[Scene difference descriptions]
++++++++

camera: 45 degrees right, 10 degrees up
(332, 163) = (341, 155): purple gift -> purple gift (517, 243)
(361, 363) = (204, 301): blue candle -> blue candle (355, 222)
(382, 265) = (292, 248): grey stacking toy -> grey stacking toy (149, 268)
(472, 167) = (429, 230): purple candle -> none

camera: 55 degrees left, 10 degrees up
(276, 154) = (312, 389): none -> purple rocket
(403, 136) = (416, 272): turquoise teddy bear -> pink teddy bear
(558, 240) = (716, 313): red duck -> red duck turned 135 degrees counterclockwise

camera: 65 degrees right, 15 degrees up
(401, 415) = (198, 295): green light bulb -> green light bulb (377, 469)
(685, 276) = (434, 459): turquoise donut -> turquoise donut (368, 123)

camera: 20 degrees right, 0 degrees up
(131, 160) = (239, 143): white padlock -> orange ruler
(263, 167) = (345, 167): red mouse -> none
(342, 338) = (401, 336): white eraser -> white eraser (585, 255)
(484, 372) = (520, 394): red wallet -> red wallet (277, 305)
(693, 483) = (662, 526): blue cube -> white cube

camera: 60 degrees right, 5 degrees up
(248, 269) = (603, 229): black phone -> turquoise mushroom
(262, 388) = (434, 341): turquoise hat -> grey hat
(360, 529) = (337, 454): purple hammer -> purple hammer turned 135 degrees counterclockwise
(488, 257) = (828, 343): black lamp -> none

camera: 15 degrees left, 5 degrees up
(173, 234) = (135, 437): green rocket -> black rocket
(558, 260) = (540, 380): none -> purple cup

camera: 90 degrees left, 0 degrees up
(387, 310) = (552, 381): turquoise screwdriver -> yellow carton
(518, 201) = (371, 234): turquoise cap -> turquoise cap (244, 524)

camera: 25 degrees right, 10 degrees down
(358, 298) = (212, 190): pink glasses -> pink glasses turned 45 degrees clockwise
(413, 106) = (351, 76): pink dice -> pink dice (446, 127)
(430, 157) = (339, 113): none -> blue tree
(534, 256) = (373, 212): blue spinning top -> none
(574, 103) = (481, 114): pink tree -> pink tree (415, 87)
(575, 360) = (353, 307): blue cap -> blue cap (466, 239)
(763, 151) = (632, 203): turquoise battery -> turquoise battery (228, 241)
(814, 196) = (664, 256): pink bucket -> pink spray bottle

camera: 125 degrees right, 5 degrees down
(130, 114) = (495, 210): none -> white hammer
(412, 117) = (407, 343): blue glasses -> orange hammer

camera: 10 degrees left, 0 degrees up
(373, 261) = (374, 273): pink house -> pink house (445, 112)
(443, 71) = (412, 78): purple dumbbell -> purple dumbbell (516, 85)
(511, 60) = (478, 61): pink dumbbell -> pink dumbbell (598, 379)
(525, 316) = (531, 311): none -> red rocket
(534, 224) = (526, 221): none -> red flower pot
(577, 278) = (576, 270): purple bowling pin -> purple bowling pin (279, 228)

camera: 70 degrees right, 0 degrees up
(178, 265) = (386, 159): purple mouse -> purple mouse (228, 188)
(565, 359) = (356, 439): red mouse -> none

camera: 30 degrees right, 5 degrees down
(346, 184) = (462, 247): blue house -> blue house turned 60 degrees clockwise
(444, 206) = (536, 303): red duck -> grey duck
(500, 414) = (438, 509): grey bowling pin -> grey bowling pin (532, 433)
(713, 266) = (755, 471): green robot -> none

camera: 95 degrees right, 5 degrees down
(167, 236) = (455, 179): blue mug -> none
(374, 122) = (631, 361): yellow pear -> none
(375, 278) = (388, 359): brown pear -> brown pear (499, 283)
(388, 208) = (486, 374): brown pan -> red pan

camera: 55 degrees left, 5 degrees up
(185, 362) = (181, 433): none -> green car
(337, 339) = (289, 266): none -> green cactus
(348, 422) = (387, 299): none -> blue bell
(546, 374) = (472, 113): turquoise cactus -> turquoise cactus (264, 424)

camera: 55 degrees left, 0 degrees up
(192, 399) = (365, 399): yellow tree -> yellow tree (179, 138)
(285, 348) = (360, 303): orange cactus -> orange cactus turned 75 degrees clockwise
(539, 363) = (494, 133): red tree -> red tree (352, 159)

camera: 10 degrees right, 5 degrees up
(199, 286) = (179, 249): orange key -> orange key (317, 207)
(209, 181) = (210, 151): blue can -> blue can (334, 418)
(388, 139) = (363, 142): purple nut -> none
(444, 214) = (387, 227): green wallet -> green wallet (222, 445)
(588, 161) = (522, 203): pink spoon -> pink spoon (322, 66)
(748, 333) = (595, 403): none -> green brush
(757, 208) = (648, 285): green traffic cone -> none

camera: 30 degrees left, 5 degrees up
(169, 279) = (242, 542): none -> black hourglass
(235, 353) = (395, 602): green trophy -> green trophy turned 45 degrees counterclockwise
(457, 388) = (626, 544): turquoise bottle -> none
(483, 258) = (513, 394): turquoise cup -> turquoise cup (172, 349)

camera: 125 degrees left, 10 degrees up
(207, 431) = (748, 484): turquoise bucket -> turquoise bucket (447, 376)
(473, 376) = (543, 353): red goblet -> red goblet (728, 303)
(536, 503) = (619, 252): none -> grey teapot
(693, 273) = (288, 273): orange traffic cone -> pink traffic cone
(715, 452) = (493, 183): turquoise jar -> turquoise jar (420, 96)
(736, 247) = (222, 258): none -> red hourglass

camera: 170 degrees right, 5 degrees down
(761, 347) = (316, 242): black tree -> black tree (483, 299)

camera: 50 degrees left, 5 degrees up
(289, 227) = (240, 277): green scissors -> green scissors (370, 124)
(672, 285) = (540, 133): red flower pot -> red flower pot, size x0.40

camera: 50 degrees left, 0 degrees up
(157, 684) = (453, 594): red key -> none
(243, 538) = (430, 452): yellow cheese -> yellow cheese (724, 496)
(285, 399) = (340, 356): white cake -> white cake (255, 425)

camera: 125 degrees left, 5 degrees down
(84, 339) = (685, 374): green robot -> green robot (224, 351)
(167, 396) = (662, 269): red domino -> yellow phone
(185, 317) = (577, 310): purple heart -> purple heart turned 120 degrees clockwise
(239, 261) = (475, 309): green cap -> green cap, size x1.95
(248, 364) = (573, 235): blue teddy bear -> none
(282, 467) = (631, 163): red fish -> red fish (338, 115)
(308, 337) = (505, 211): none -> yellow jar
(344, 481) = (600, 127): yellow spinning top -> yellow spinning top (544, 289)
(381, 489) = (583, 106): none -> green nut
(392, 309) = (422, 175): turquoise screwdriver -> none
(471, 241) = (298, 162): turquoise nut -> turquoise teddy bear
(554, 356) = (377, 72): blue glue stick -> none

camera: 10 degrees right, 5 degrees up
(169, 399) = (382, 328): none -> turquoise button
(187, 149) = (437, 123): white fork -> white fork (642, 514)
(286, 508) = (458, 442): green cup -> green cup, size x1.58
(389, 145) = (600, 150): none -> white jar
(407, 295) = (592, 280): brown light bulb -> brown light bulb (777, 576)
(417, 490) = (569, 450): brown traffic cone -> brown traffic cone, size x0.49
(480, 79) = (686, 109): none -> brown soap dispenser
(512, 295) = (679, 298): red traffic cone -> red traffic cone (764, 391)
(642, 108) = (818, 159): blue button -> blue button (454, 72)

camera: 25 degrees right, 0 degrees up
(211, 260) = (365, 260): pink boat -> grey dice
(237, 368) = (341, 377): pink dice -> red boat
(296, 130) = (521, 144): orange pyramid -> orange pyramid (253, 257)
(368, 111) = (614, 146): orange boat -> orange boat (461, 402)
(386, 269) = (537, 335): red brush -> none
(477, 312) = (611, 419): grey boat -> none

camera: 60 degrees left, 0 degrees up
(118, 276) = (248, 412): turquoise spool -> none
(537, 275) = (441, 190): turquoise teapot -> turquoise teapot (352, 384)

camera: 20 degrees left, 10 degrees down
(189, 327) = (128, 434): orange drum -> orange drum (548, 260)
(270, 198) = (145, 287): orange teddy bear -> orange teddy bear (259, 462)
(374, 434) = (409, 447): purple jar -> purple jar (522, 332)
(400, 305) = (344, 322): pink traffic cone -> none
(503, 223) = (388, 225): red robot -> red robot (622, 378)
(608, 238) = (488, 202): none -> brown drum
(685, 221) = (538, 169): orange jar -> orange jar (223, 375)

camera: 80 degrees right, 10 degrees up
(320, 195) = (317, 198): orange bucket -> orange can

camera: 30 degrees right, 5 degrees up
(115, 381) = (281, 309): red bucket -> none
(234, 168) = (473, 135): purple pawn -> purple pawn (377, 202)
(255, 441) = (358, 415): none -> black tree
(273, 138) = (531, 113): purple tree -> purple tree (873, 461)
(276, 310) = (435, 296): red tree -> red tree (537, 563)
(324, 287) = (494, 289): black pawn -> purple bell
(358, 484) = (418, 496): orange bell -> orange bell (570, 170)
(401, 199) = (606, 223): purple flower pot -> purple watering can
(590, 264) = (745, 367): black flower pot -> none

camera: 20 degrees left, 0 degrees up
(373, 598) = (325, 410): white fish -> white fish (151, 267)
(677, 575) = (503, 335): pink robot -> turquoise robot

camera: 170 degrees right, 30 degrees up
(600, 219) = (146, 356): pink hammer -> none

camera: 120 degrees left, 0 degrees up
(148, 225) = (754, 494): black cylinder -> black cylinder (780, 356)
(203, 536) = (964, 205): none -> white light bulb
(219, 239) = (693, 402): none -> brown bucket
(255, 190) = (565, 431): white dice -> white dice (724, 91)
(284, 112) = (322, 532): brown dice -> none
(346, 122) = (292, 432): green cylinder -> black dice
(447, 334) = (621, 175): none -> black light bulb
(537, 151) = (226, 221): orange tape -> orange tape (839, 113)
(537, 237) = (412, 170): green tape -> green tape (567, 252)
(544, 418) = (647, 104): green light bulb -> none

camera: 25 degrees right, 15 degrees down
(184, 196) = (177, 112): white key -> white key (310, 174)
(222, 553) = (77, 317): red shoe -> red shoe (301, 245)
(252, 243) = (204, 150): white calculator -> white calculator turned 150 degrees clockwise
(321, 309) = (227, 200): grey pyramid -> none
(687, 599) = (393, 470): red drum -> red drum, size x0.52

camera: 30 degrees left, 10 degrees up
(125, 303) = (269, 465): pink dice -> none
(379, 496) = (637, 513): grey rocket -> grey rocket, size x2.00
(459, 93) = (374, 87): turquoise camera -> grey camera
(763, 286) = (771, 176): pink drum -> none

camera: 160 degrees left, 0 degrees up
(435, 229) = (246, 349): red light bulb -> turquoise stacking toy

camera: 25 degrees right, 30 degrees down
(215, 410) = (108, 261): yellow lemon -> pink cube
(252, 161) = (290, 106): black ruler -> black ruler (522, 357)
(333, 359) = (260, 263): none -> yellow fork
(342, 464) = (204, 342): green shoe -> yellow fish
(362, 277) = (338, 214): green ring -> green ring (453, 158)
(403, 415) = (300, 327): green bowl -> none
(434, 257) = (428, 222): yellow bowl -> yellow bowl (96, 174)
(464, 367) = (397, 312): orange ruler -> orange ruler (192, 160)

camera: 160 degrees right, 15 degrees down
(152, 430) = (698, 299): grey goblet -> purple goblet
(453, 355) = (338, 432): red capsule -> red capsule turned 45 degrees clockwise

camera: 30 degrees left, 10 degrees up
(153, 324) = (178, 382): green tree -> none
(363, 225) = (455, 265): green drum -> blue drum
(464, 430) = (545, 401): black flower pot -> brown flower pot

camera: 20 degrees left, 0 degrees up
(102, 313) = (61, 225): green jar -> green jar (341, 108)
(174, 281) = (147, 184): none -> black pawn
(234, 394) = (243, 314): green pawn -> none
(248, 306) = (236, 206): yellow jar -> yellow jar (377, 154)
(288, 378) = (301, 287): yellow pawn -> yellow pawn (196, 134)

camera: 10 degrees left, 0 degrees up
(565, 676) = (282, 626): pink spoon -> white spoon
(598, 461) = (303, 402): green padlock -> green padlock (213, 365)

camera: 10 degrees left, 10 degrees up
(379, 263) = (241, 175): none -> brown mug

++++++++

### [ASSIGNMENT]
Return exactly, and only, the lines above starting at the line that contains "(344, 481) = (600, 127): yellow" and ending at the line that contains "(389, 145) = (600, 150): none -> white jar".

### [RESULT OF THE EXERCISE]
(344, 481) = (600, 127): yellow spinning top -> yellow spinning top (544, 289)
(381, 489) = (583, 106): none -> green nut
(392, 309) = (422, 175): turquoise screwdriver -> none
(471, 241) = (298, 162): turquoise nut -> turquoise teddy bear
(554, 356) = (377, 72): blue glue stick -> none

camera: 10 degrees right, 5 degrees up
(169, 399) = (382, 328): none -> turquoise button
(187, 149) = (437, 123): white fork -> white fork (642, 514)
(286, 508) = (458, 442): green cup -> green cup, size x1.58
(389, 145) = (600, 150): none -> white jar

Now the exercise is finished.